**DATA**
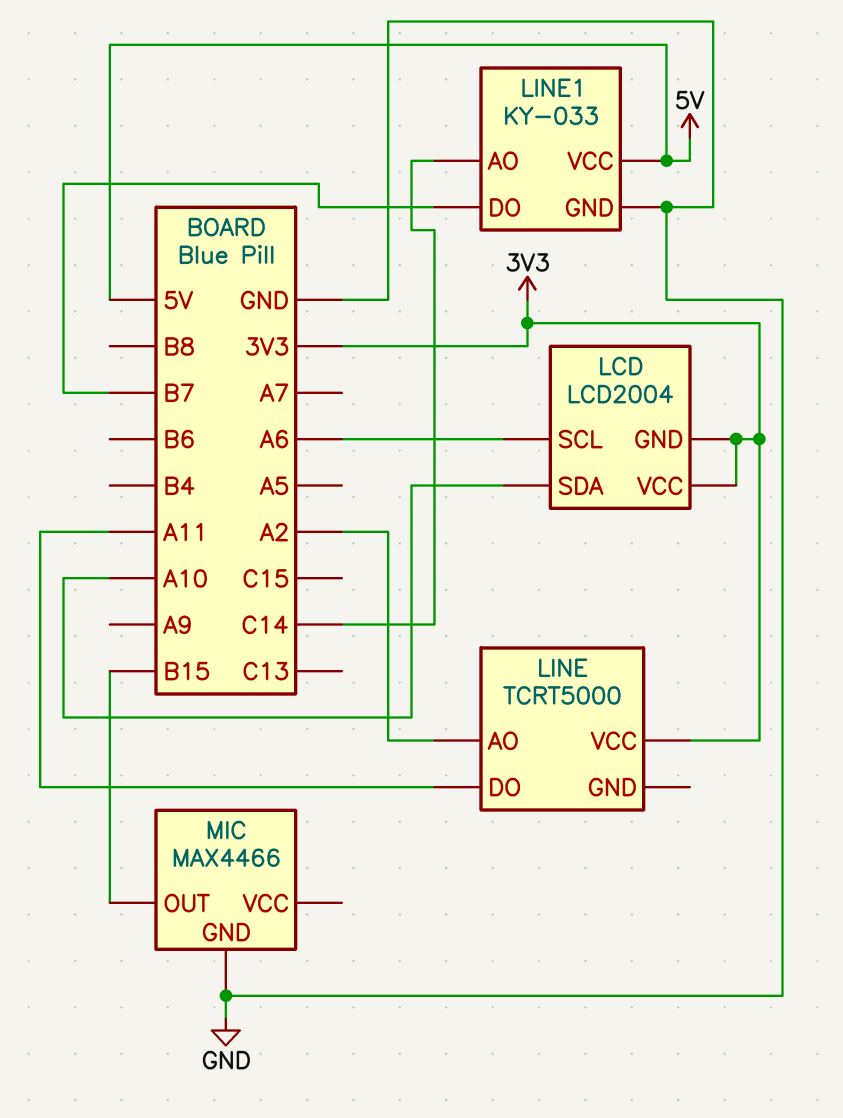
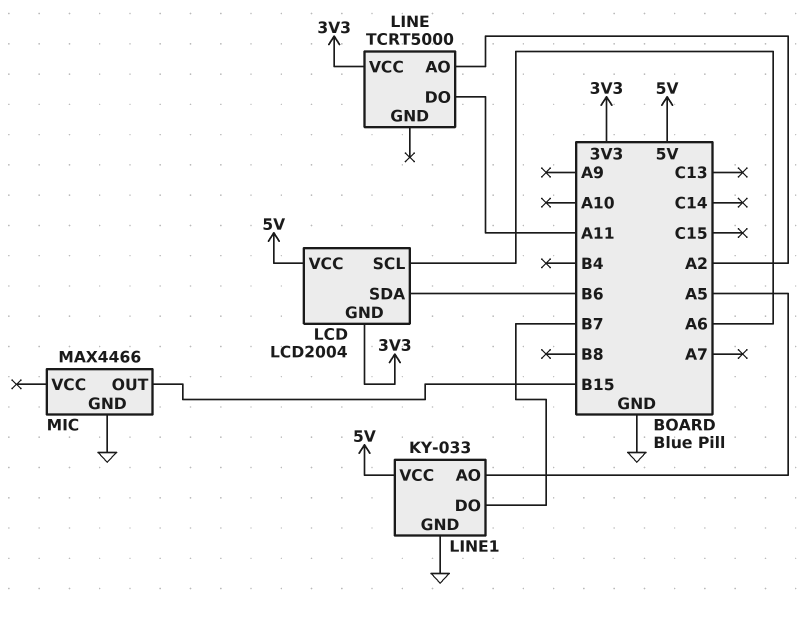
LCD pin SDA: A10 -> B6
LCD pin VCC: 3V3 -> 5V
LINE1 pin AO: C14 -> A5

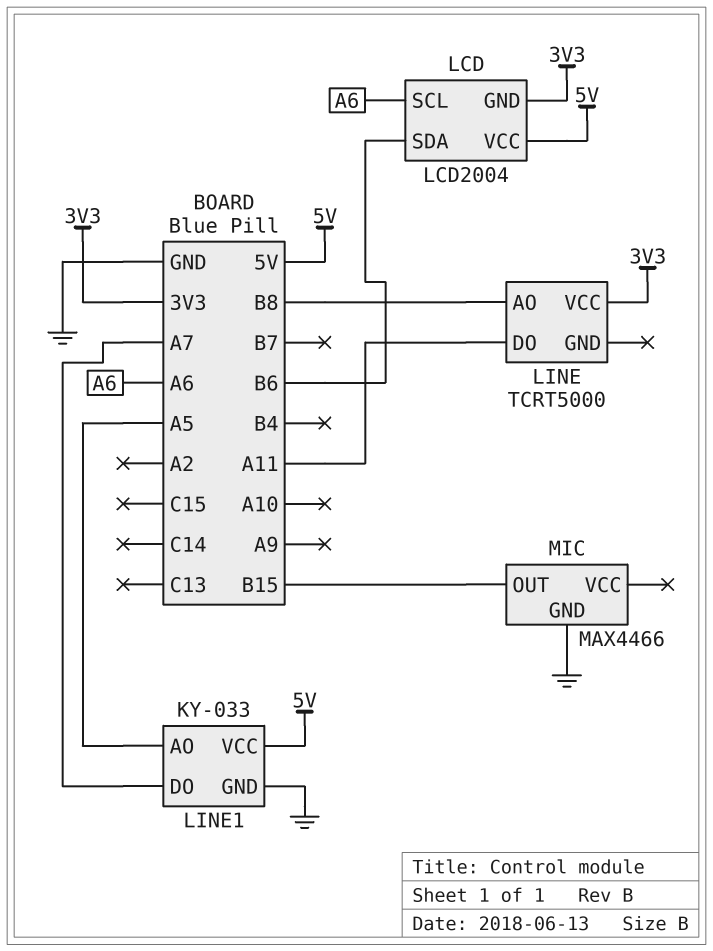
LINE pin AO: A2 -> B8
LINE1 pin DO: B7 -> A7

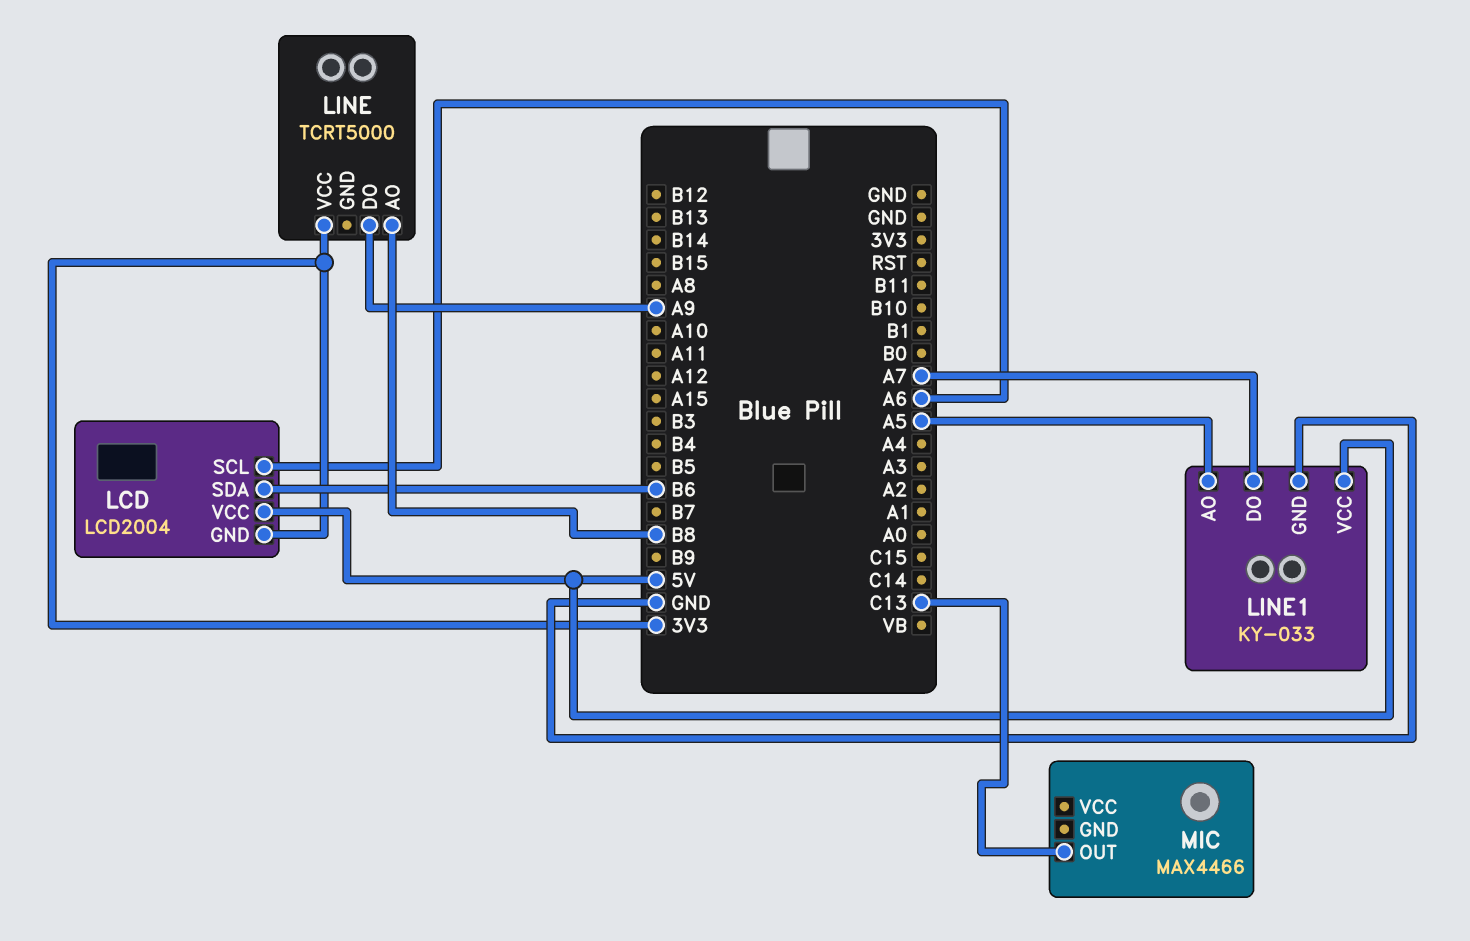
LINE pin DO: A11 -> A9
MIC pin GND: GND -> none
MIC pin OUT: B15 -> C13

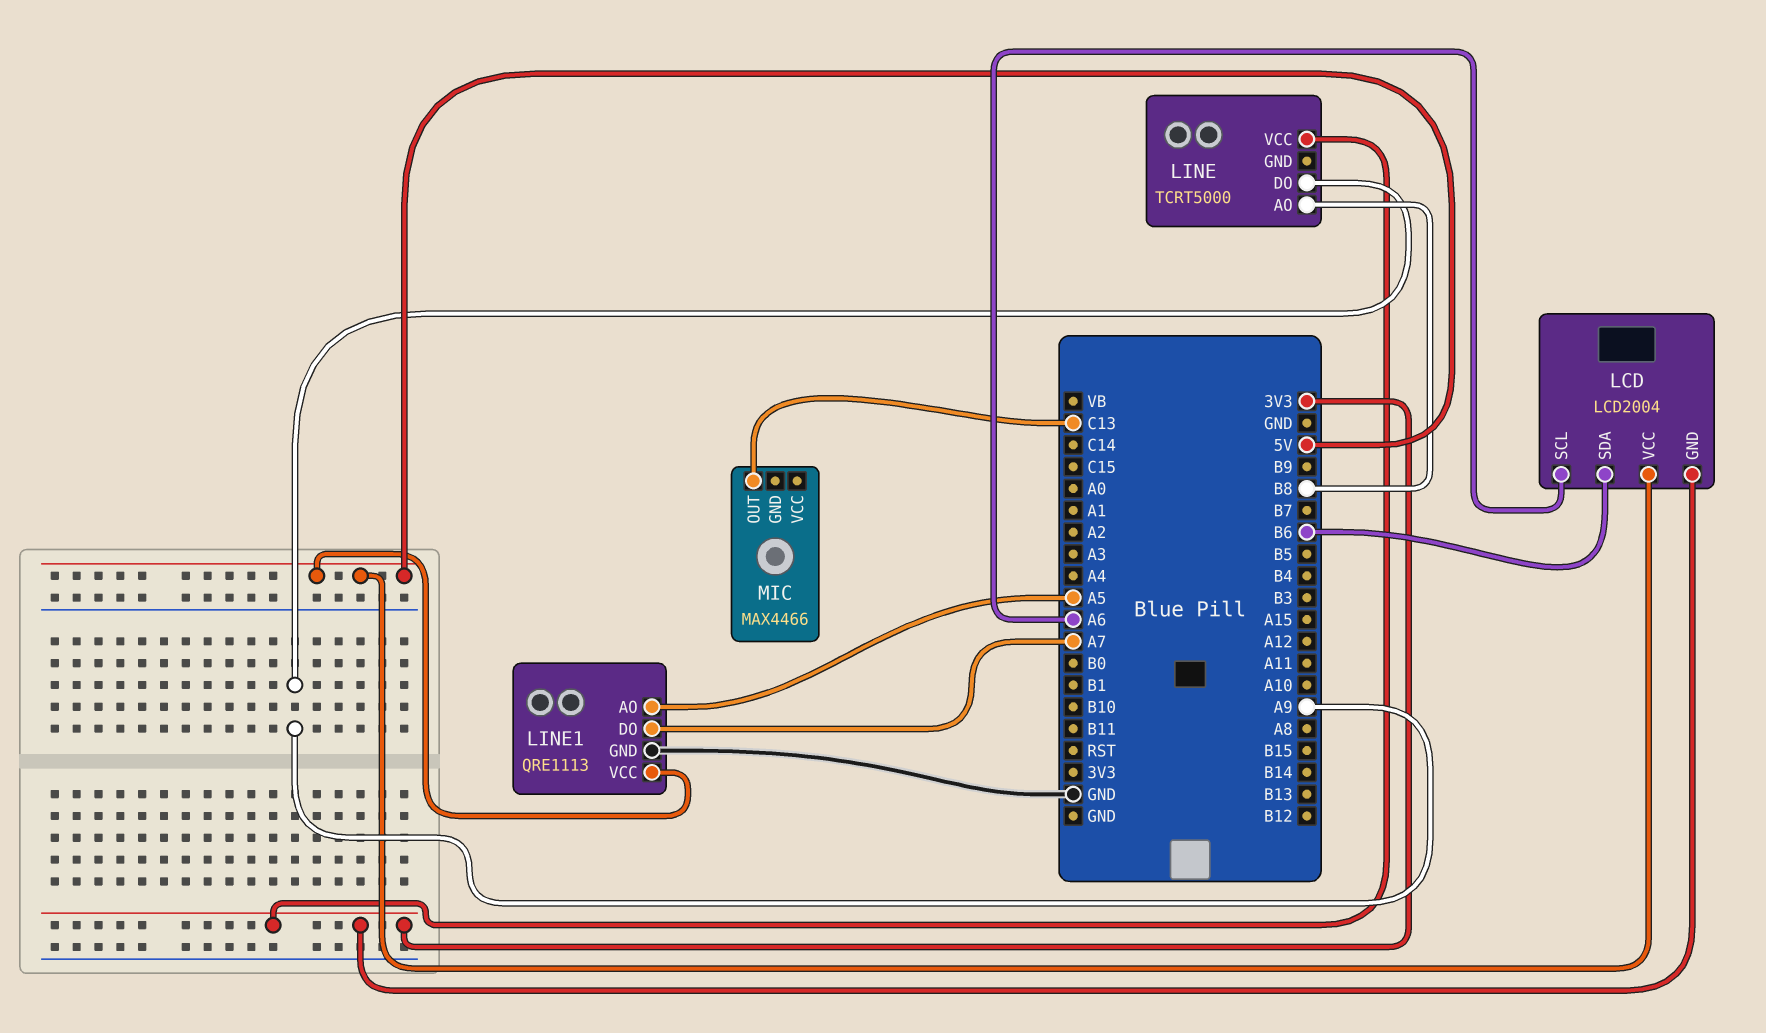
LINE1: KY-033 -> QRE1113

**WORK REQUIRED**
Write the data above out exactly. Leave out any pictures.

**WRITTEN ANSWER**
LCD pin SDA: A10 -> B6
LCD pin VCC: 3V3 -> 5V
LINE1 pin AO: C14 -> A5

LINE pin AO: A2 -> B8
LINE1 pin DO: B7 -> A7

LINE pin DO: A11 -> A9
MIC pin GND: GND -> none
MIC pin OUT: B15 -> C13

LINE1: KY-033 -> QRE1113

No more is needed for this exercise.